Task statement:
Retype the records that follow, every line exactly as written.

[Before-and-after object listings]
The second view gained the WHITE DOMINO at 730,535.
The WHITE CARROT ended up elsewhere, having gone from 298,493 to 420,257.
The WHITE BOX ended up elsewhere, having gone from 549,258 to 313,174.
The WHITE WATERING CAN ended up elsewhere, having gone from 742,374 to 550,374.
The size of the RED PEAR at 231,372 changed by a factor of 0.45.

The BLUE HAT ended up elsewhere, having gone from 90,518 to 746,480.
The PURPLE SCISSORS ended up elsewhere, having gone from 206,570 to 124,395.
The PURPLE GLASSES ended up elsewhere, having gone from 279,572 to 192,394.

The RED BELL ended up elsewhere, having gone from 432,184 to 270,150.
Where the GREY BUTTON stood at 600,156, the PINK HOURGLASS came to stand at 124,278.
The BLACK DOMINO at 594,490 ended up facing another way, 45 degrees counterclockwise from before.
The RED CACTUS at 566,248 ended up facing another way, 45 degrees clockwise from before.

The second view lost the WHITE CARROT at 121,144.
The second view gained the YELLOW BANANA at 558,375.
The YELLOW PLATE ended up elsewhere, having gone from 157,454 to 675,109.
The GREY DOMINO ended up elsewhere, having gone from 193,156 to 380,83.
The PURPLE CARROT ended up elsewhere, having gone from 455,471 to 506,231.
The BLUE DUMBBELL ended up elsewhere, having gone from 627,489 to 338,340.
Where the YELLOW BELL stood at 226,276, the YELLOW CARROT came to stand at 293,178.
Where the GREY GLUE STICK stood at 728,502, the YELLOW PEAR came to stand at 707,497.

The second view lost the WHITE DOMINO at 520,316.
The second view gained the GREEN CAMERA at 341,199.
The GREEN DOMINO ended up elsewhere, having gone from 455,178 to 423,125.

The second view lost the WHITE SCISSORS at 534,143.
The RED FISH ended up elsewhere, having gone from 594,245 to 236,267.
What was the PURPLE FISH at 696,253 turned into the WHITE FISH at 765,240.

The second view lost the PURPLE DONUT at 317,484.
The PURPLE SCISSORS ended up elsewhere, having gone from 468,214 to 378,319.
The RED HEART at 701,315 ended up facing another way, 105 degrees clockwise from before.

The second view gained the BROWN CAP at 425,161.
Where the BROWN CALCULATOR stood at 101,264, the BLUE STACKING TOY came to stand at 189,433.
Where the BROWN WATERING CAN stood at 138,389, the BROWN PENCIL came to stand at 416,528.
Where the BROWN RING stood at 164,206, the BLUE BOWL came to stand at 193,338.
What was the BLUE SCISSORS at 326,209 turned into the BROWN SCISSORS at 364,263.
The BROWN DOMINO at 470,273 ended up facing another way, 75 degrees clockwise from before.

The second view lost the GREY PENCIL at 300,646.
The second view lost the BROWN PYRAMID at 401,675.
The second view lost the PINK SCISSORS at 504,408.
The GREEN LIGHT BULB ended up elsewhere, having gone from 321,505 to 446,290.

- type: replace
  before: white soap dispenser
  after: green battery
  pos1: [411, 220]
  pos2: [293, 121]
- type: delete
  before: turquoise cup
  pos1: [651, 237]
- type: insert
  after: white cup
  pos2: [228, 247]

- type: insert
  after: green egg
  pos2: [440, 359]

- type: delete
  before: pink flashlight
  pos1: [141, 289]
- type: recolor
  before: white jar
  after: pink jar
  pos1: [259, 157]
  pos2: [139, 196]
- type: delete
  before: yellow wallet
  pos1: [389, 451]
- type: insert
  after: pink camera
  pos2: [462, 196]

Answer space:
The second view gained the WHITE DOMINO at 730,535.
The WHITE CARROT ended up elsewhere, having gone from 298,493 to 420,257.
The WHITE BOX ended up elsewhere, having gone from 549,258 to 313,174.
The WHITE WATERING CAN ended up elsewhere, having gone from 742,374 to 550,374.
The size of the RED PEAR at 231,372 changed by a factor of 0.45.

The BLUE HAT ended up elsewhere, having gone from 90,518 to 746,480.
The PURPLE SCISSORS ended up elsewhere, having gone from 206,570 to 124,395.
The PURPLE GLASSES ended up elsewhere, having gone from 279,572 to 192,394.

The RED BELL ended up elsewhere, having gone from 432,184 to 270,150.
Where the GREY BUTTON stood at 600,156, the PINK HOURGLASS came to stand at 124,278.
The BLACK DOMINO at 594,490 ended up facing another way, 45 degrees counterclockwise from before.
The RED CACTUS at 566,248 ended up facing another way, 45 degrees clockwise from before.

The second view lost the WHITE CARROT at 121,144.
The second view gained the YELLOW BANANA at 558,375.
The YELLOW PLATE ended up elsewhere, having gone from 157,454 to 675,109.
The GREY DOMINO ended up elsewhere, having gone from 193,156 to 380,83.
The PURPLE CARROT ended up elsewhere, having gone from 455,471 to 506,231.
The BLUE DUMBBELL ended up elsewhere, having gone from 627,489 to 338,340.
Where the YELLOW BELL stood at 226,276, the YELLOW CARROT came to stand at 293,178.
Where the GREY GLUE STICK stood at 728,502, the YELLOW PEAR came to stand at 707,497.

The second view lost the WHITE DOMINO at 520,316.
The second view gained the GREEN CAMERA at 341,199.
The GREEN DOMINO ended up elsewhere, having gone from 455,178 to 423,125.

The second view lost the WHITE SCISSORS at 534,143.
The RED FISH ended up elsewhere, having gone from 594,245 to 236,267.
What was the PURPLE FISH at 696,253 turned into the WHITE FISH at 765,240.

The second view lost the PURPLE DONUT at 317,484.
The PURPLE SCISSORS ended up elsewhere, having gone from 468,214 to 378,319.
The RED HEART at 701,315 ended up facing another way, 105 degrees clockwise from before.

The second view gained the BROWN CAP at 425,161.
Where the BROWN CALCULATOR stood at 101,264, the BLUE STACKING TOY came to stand at 189,433.
Where the BROWN WATERING CAN stood at 138,389, the BROWN PENCIL came to stand at 416,528.
Where the BROWN RING stood at 164,206, the BLUE BOWL came to stand at 193,338.
What was the BLUE SCISSORS at 326,209 turned into the BROWN SCISSORS at 364,263.
The BROWN DOMINO at 470,273 ended up facing another way, 75 degrees clockwise from before.

The second view lost the GREY PENCIL at 300,646.
The second view lost the BROWN PYRAMID at 401,675.
The second view lost the PINK SCISSORS at 504,408.
The GREEN LIGHT BULB ended up elsewhere, having gone from 321,505 to 446,290.

- type: replace
  before: white soap dispenser
  after: green battery
  pos1: [411, 220]
  pos2: [293, 121]
- type: delete
  before: turquoise cup
  pos1: [651, 237]
- type: insert
  after: white cup
  pos2: [228, 247]

- type: insert
  after: green egg
  pos2: [440, 359]

- type: delete
  before: pink flashlight
  pos1: [141, 289]
- type: recolor
  before: white jar
  after: pink jar
  pos1: [259, 157]
  pos2: [139, 196]
- type: delete
  before: yellow wallet
  pos1: [389, 451]
- type: insert
  after: pink camera
  pos2: [462, 196]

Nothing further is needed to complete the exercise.